==== Information given

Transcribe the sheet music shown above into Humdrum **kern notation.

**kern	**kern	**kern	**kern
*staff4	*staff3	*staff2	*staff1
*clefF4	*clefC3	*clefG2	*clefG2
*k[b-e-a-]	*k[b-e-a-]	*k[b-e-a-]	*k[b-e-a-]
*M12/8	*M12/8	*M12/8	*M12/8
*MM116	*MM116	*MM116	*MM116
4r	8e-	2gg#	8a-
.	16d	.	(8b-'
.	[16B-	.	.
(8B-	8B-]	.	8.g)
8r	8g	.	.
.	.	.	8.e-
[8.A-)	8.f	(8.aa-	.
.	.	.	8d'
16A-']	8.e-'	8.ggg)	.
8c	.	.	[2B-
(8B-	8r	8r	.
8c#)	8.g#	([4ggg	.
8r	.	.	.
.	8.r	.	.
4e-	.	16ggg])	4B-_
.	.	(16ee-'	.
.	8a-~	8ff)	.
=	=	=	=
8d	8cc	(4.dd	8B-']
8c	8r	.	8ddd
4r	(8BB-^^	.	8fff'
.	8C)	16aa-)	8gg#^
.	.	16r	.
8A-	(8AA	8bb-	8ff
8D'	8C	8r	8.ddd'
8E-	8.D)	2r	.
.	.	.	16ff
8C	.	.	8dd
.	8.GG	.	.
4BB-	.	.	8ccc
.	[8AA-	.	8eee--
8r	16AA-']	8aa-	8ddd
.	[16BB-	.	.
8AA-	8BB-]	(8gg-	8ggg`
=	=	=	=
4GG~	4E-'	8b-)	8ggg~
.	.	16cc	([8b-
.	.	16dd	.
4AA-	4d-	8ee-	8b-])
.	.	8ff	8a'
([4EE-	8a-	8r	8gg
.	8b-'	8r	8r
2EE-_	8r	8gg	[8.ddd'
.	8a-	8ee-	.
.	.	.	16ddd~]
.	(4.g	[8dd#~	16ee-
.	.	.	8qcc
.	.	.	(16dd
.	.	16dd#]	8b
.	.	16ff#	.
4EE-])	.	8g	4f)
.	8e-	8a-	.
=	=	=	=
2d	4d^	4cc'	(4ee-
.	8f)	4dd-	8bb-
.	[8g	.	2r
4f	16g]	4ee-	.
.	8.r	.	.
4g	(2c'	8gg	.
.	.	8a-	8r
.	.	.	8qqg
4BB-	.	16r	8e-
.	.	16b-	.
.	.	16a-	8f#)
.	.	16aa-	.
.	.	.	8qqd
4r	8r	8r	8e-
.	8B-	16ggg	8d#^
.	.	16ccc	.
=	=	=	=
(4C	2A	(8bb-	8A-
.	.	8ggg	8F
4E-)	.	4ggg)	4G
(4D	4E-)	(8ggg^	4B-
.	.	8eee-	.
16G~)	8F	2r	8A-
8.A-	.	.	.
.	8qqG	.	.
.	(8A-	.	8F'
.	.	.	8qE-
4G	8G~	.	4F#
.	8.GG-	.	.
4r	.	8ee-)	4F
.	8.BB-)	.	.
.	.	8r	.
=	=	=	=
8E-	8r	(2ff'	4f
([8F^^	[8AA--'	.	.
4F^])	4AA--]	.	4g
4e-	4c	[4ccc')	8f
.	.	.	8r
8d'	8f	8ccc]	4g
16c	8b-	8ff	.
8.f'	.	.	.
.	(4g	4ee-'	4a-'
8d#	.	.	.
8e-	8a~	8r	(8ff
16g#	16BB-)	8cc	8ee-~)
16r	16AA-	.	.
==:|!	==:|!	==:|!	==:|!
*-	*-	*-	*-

========

• **The request**: Please reproduce all of the material above line for line, with no changes.

• **Expected answer**:
Transcribe the sheet music shown above into Humdrum **kern notation.

**kern	**kern	**kern	**kern
*staff4	*staff3	*staff2	*staff1
*clefF4	*clefC3	*clefG2	*clefG2
*k[b-e-a-]	*k[b-e-a-]	*k[b-e-a-]	*k[b-e-a-]
*M12/8	*M12/8	*M12/8	*M12/8
*MM116	*MM116	*MM116	*MM116
4r	8e-	2gg#	8a-
.	16d	.	(8b-'
.	[16B-	.	.
(8B-	8B-]	.	8.g)
8r	8g	.	.
.	.	.	8.e-
[8.A-)	8.f	(8.aa-	.
.	.	.	8d'
16A-']	8.e-'	8.ggg)	.
8c	.	.	[2B-
(8B-	8r	8r	.
8c#)	8.g#	([4ggg	.
8r	.	.	.
.	8.r	.	.
4e-	.	16ggg])	4B-_
.	.	(16ee-'	.
.	8a-~	8ff)	.
=	=	=	=
8d	8cc	(4.dd	8B-']
8c	8r	.	8ddd
4r	(8BB-^^	.	8fff'
.	8C)	16aa-)	8gg#^
.	.	16r	.
8A-	(8AA	8bb-	8ff
8D'	8C	8r	8.ddd'
8E-	8.D)	2r	.
.	.	.	16ff
8C	.	.	8dd
.	8.GG	.	.
4BB-	.	.	8ccc
.	[8AA-	.	8eee--
8r	16AA-']	8aa-	8ddd
.	[16BB-	.	.
8AA-	8BB-]	(8gg-	8ggg`
=	=	=	=
4GG~	4E-'	8b-)	8ggg~
.	.	16cc	([8b-
.	.	16dd	.
4AA-	4d-	8ee-	8b-])
.	.	8ff	8a'
([4EE-	8a-	8r	8gg
.	8b-'	8r	8r
2EE-_	8r	8gg	[8.ddd'
.	8a-	8ee-	.
.	.	.	16ddd~]
.	(4.g	[8dd#~	16ee-
.	.	.	8qcc
.	.	.	(16dd
.	.	16dd#]	8b
.	.	16ff#	.
4EE-])	.	8g	4f)
.	8e-	8a-	.
=	=	=	=
2d	4d^	4cc'	(4ee-
.	8f)	4dd-	8bb-
.	[8g	.	2r
4f	16g]	4ee-	.
.	8.r	.	.
4g	(2c'	8gg	.
.	.	8a-	8r
.	.	.	8qqg
4BB-	.	16r	8e-
.	.	16b-	.
.	.	16a-	8f#)
.	.	16aa-	.
.	.	.	8qqd
4r	8r	8r	8e-
.	8B-	16ggg	8d#^
.	.	16ccc	.
=	=	=	=
(4C	2A	(8bb-	8A-
.	.	8ggg	8F
4E-)	.	4ggg)	4G
(4D	4E-)	(8ggg^	4B-
.	.	8eee-	.
16G~)	8F	2r	8A-
8.A-	.	.	.
.	8qqG	.	.
.	(8A-	.	8F'
.	.	.	8qE-
4G	8G~	.	4F#
.	8.GG-	.	.
4r	.	8ee-)	4F
.	8.BB-)	.	.
.	.	8r	.
=	=	=	=
8E-	8r	(2ff'	4f
([8F^^	[8AA--'	.	.
4F^])	4AA--]	.	4g
4e-	4c	[4ccc')	8f
.	.	.	8r
8d'	8f	8ccc]	4g
16c	8b-	8ff	.
8.f'	.	.	.
.	(4g	4ee-'	4a-'
8d#	.	.	.
8e-	8a~	8r	(8ff
16g#	16BB-)	8cc	8ee-~)
16r	16AA-	.	.
==:|!	==:|!	==:|!	==:|!
*-	*-	*-	*-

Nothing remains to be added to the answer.